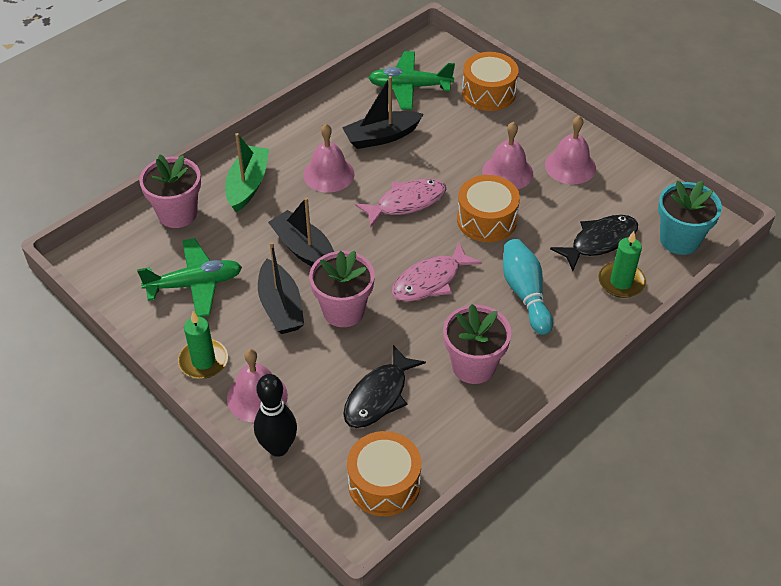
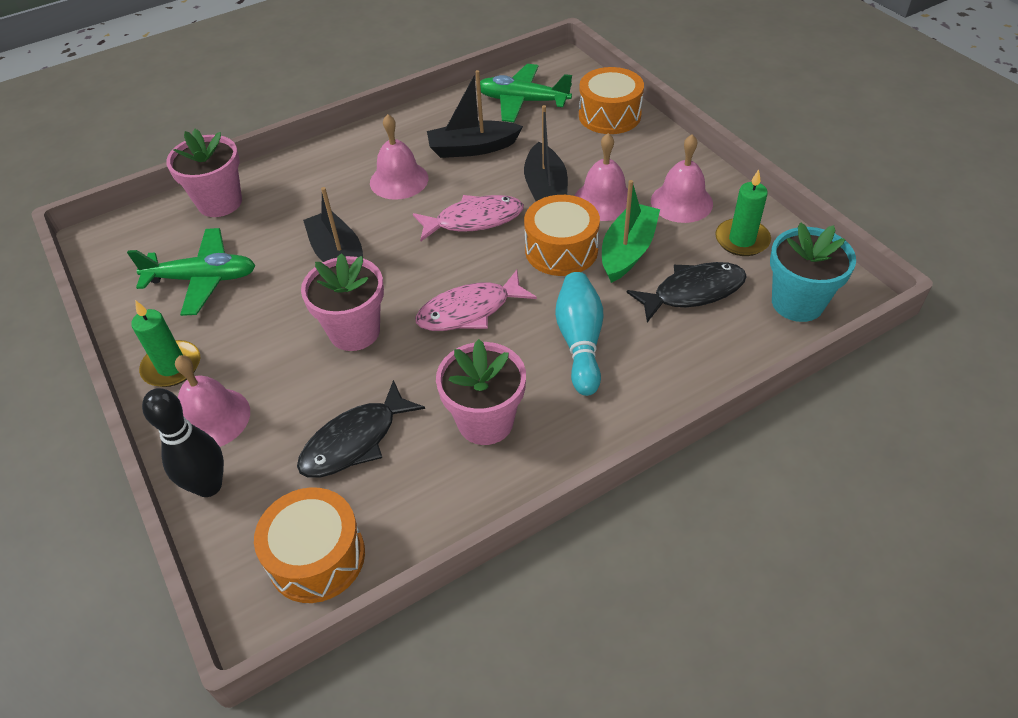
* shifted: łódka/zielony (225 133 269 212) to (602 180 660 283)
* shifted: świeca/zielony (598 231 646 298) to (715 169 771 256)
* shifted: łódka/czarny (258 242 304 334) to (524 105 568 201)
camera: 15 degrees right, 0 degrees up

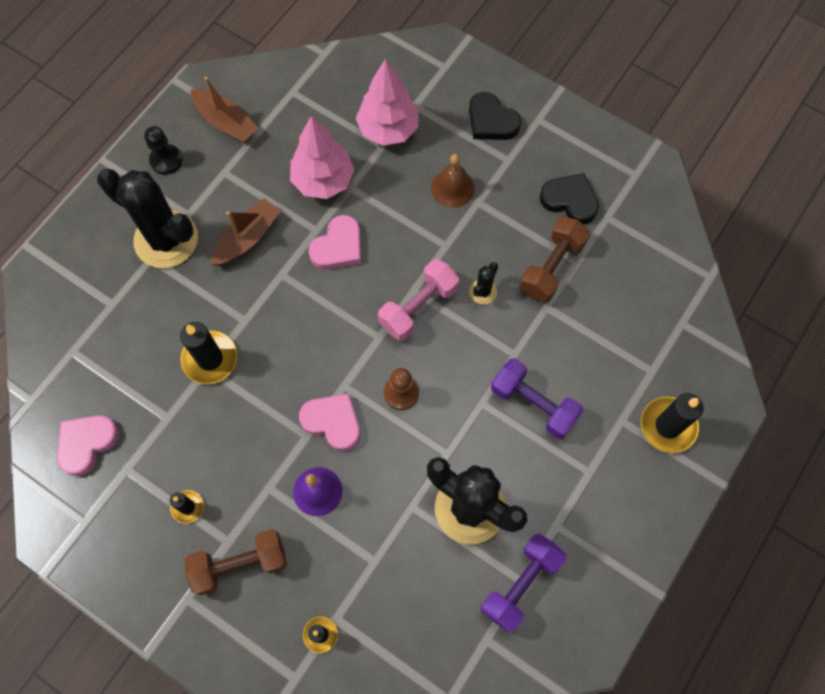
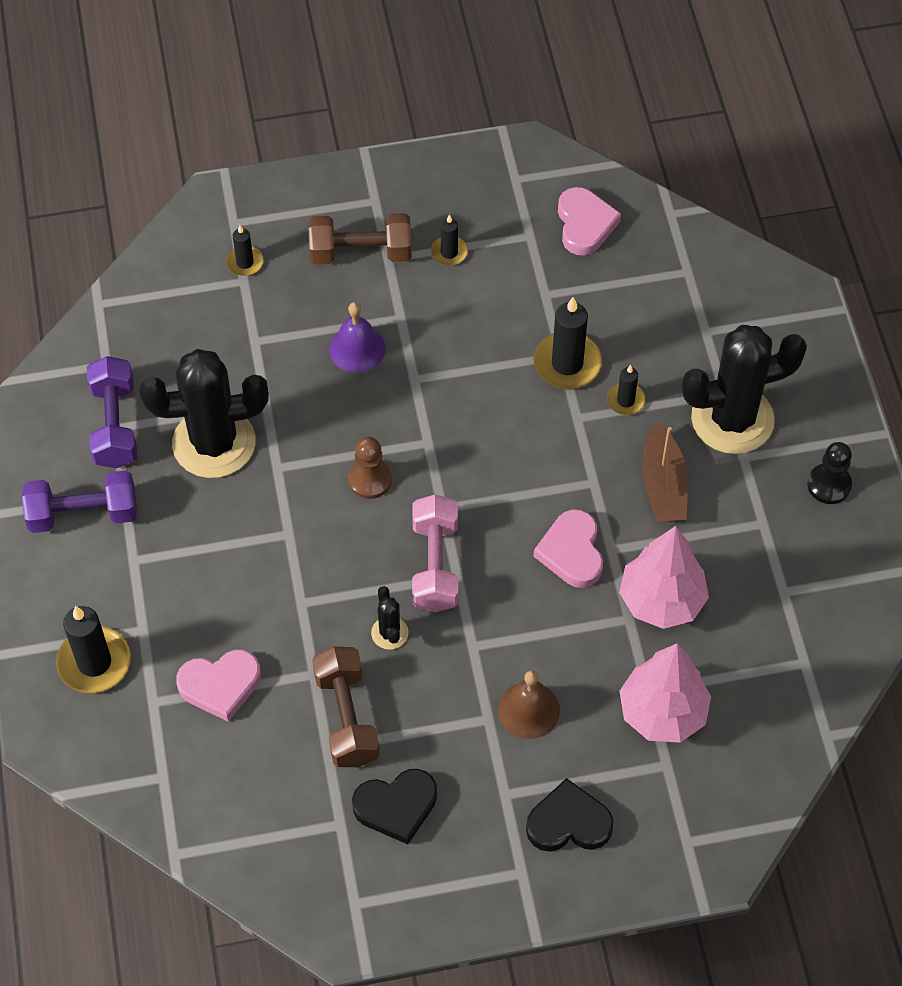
* gone: łódka/brązowy (190 77 259 143)
* shifted: hantel/fioletowy (491 358 583 439) to (22 471 137 533)
* shifted: serce/różowy (299 394 360 451) to (176 650 261 722)
* rotated: hantel/brązowy (184 529 287 595) = (309 213 412 264) 60 degrees clockwise
* new: świeca/czarny (607 365 645 415)
camera: 135 degrees right, 10 degrees down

==========

__Action item__: State how many lines of the entries include the word "zielony", giving that number by itself.

__Output below__: 2